Source material >>
***

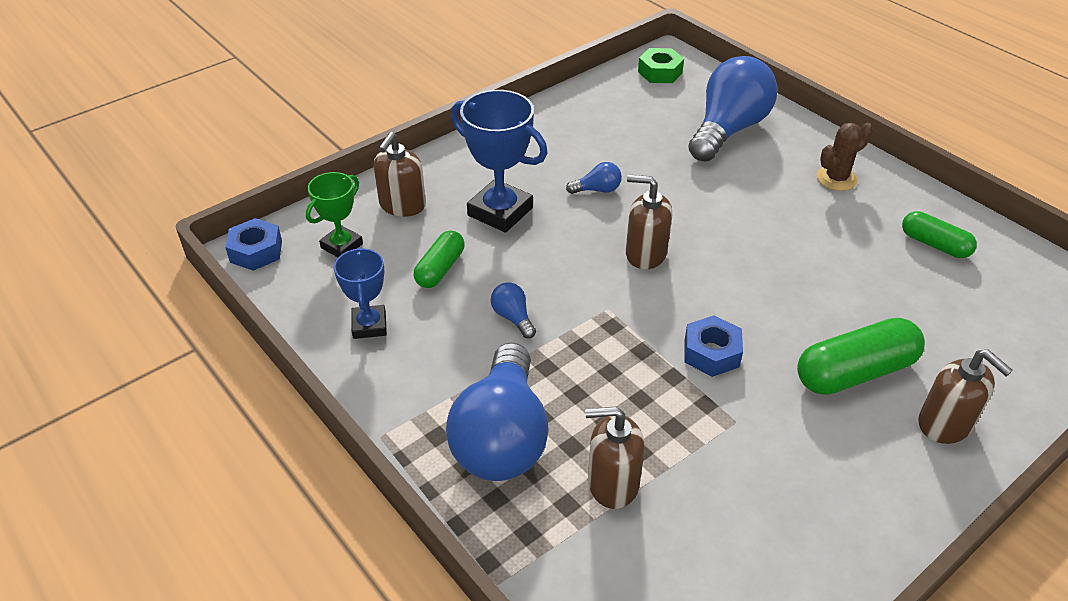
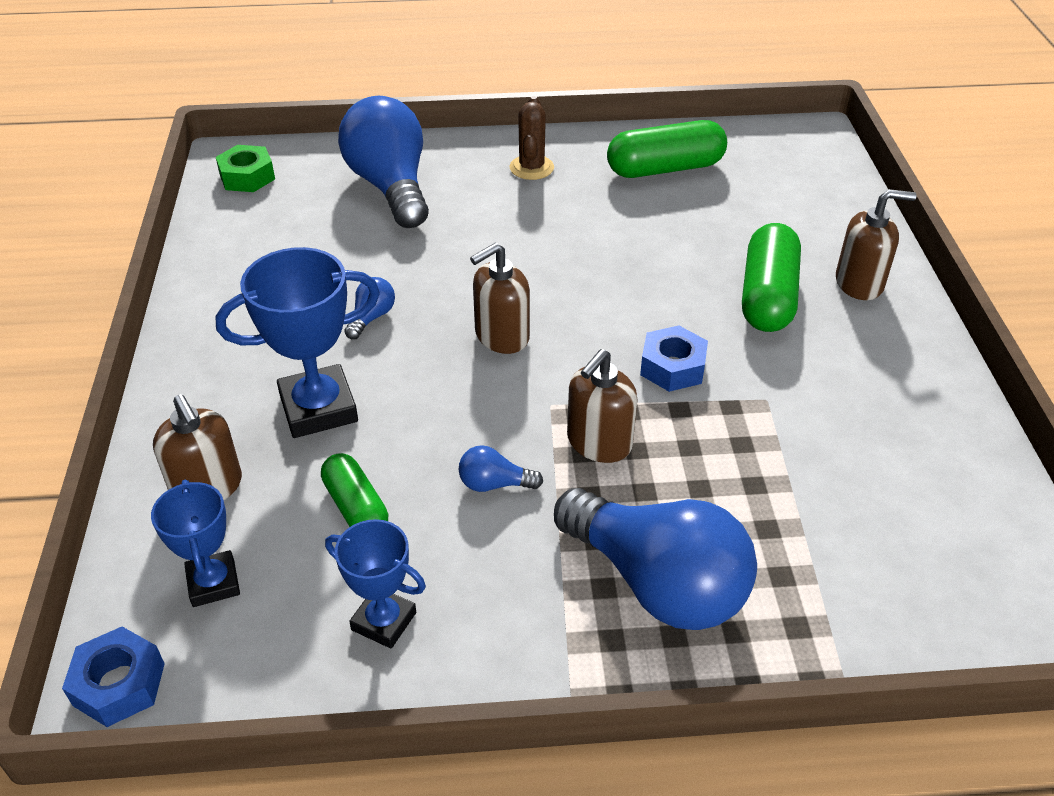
camera: 55 degrees left, 0 degrees up
(342, 246) = (213, 583): green trophy -> blue trophy
(612, 483) = (779, 526): brown soap dispenser -> brown soap dispenser (599, 443)
(934, 244) = (665, 168): green capsule -> green capsule, size x1.63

***

Assignment >>
Scan the material and collect every line that contains "green".

Exercise output >>
(342, 246) = (213, 583): green trophy -> blue trophy
(934, 244) = (665, 168): green capsule -> green capsule, size x1.63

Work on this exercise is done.